### ASSIGNMENT
Check each line of the records for "board"; collect those that have it.

INFORMATION SHOWN Start Marker

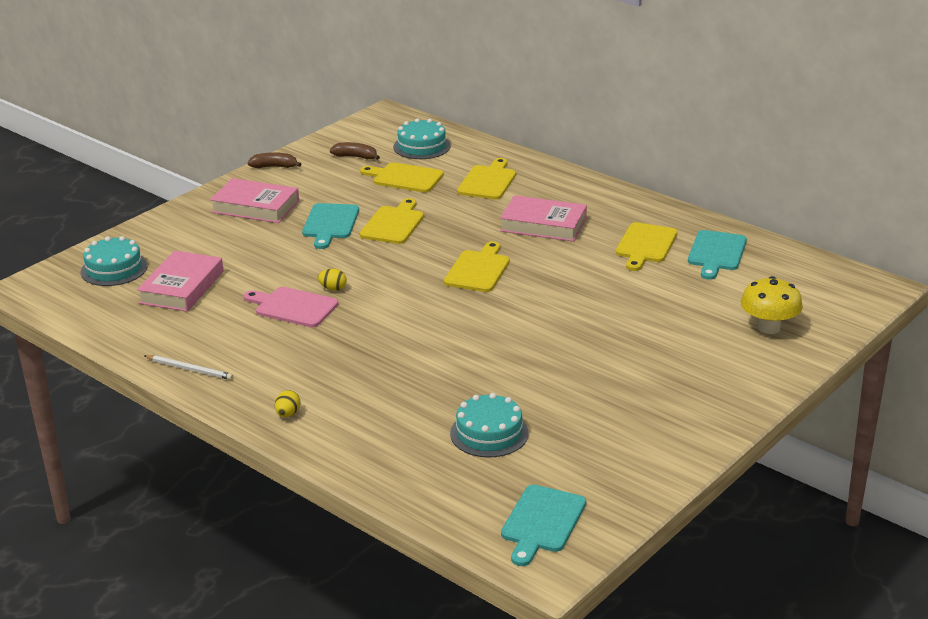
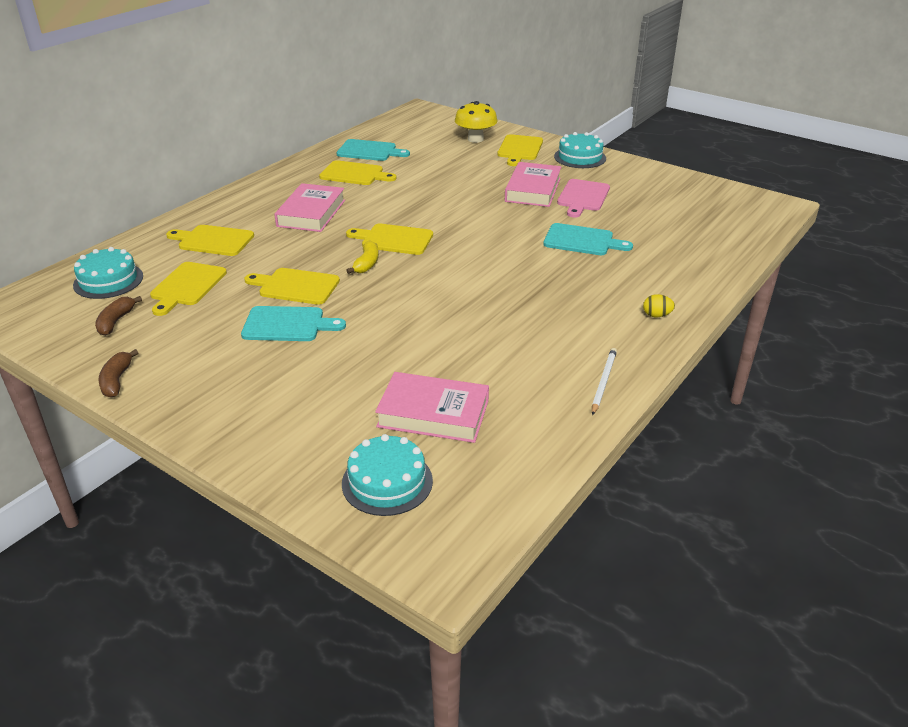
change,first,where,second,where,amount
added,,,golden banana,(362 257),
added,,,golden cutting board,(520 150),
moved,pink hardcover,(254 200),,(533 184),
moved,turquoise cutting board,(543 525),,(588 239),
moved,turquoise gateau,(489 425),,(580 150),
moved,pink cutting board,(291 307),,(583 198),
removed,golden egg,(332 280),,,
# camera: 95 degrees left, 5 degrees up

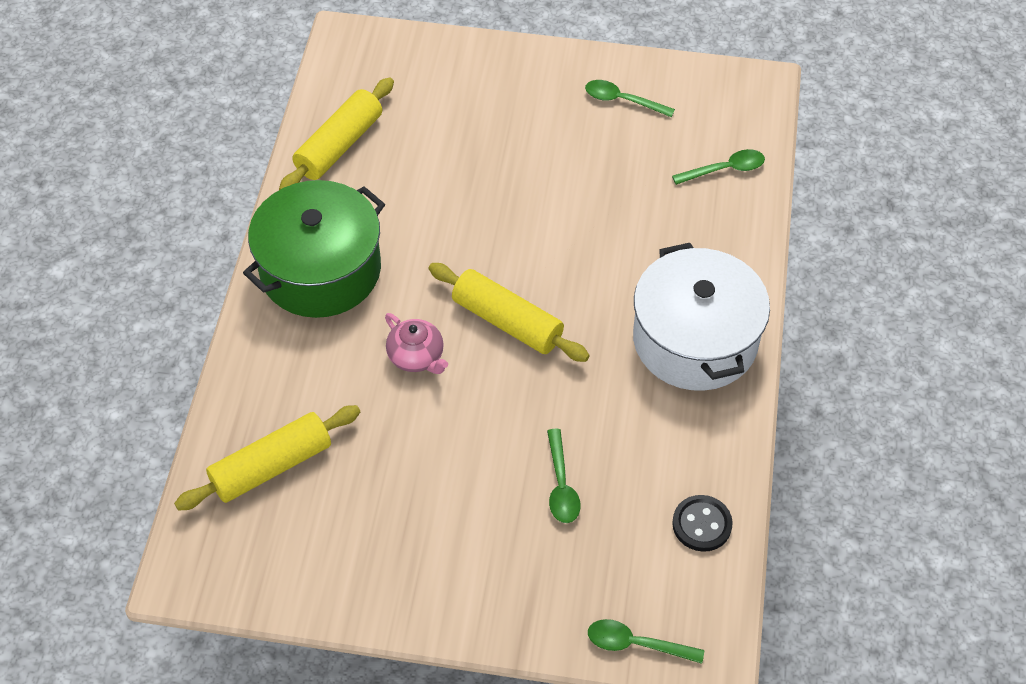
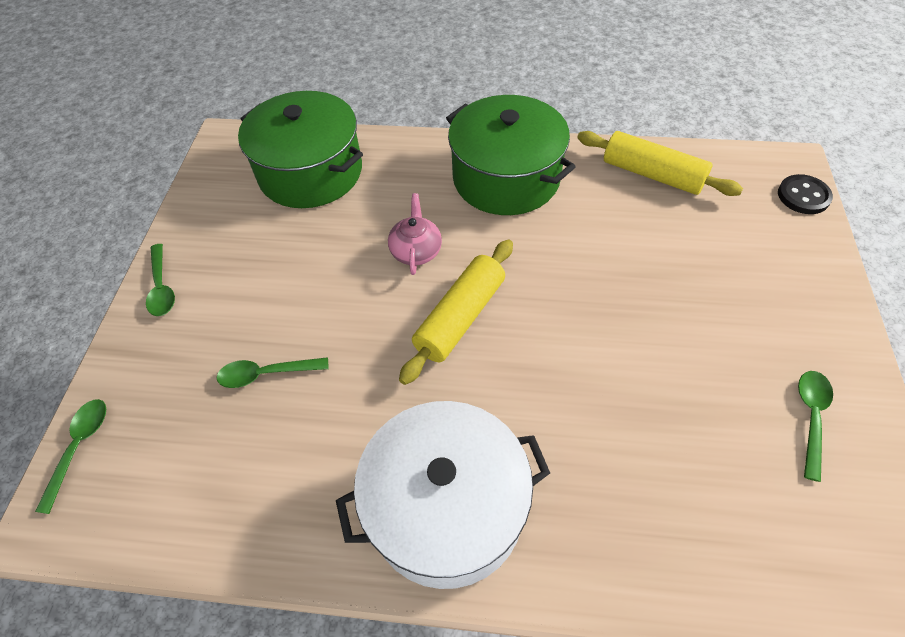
change,first,where,second,where,amount
moved,leaf-green spoon,(718 167),,(160 280),
replaced,golden rolling pin,(267 458),leaf-green pot,(300 149),
turned,pink teapot,(416 343),,(415 234),135 degrees clockwise
moved,jet-black button,(702 523),,(805 194),
# camera: 90 degrees right, 0 degrees up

INFORMATION SHOWN End Marker

### FINISHED TASK
added,,,golden cutting board,(520 150),
moved,turquoise cutting board,(543 525),,(588 239),
moved,pink cutting board,(291 307),,(583 198),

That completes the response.